• _PROBLEM REQUIREMENTS_
Could you restate the entries below word for word and leave the images out?

(Spatial reasoning data)
§ §
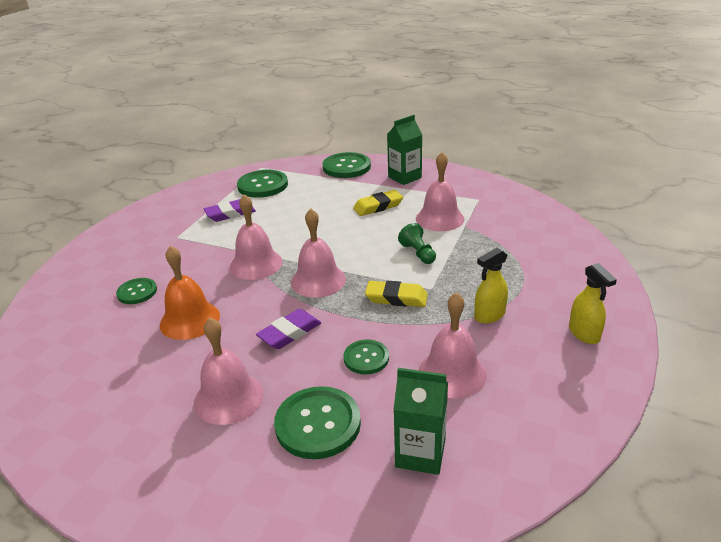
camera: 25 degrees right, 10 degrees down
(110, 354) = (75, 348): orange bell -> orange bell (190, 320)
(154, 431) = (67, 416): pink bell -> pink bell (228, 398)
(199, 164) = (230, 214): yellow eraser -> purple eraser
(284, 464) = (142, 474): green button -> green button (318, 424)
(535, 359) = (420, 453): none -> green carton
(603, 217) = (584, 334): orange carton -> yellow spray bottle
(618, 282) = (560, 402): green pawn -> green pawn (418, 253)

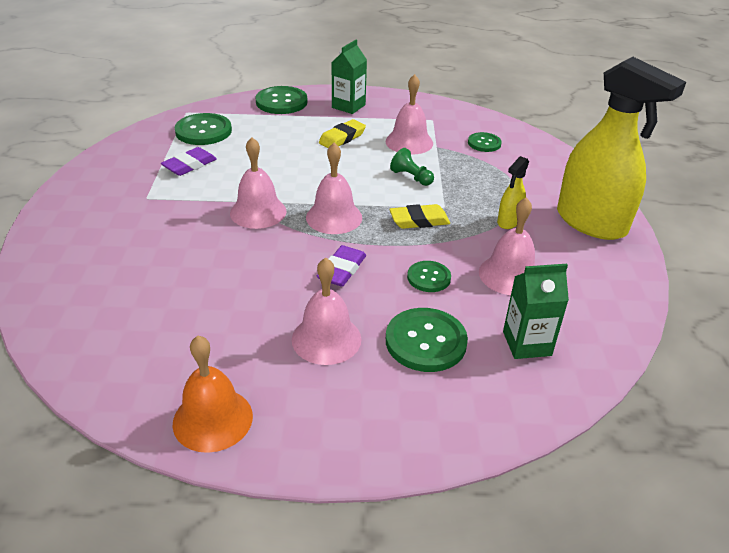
camera: 25 degrees left, 5 degrees up
(137, 292) = (147, 261): green button -> green button (484, 143)
(190, 320) = (229, 277): orange bell -> orange bell (213, 419)
(584, 334) = (591, 223): yellow spray bottle -> yellow spray bottle, size x2.32

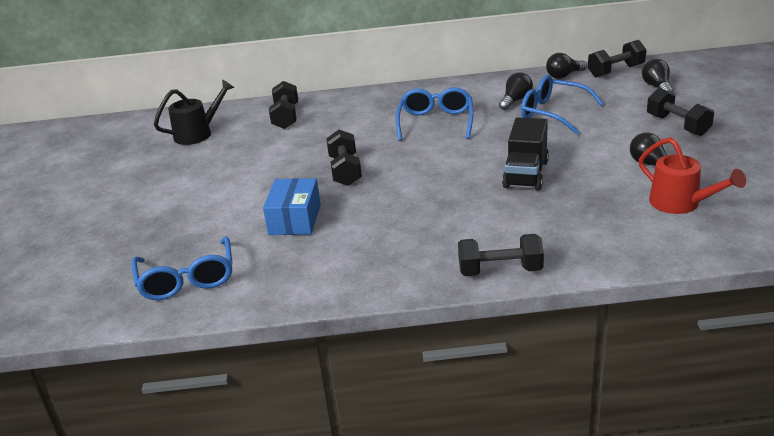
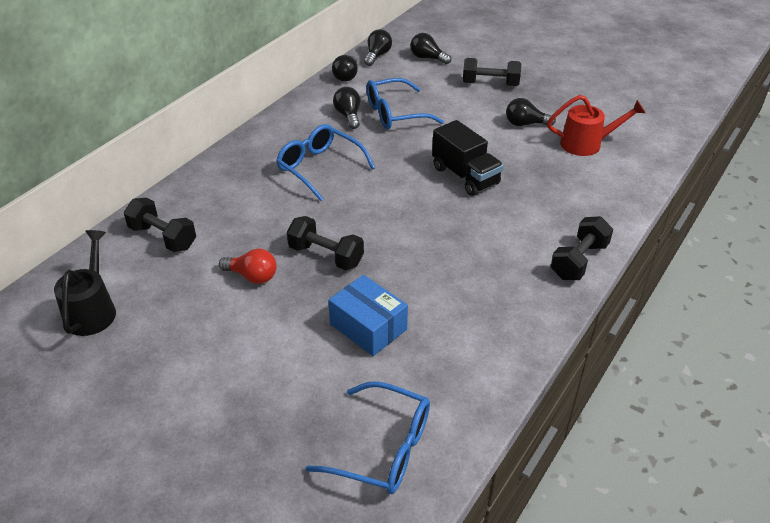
camera: 55 degrees left, 10 degrees up
(289, 159) = (252, 276): none -> red light bulb
(616, 71) = (377, 56): black dumbbell -> black light bulb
§ §
• _RESPONSE_
camera: 25 degrees right, 10 degrees down
(110, 354) = (75, 348): orange bell -> orange bell (190, 320)
(154, 431) = (67, 416): pink bell -> pink bell (228, 398)
(199, 164) = (230, 214): yellow eraser -> purple eraser
(284, 464) = (142, 474): green button -> green button (318, 424)
(535, 359) = (420, 453): none -> green carton
(603, 217) = (584, 334): orange carton -> yellow spray bottle
(618, 282) = (560, 402): green pawn -> green pawn (418, 253)

camera: 25 degrees left, 5 degrees up
(137, 292) = (147, 261): green button -> green button (484, 143)
(190, 320) = (229, 277): orange bell -> orange bell (213, 419)
(584, 334) = (591, 223): yellow spray bottle -> yellow spray bottle, size x2.32

camera: 55 degrees left, 10 degrees up
(289, 159) = (252, 276): none -> red light bulb
(616, 71) = (377, 56): black dumbbell -> black light bulb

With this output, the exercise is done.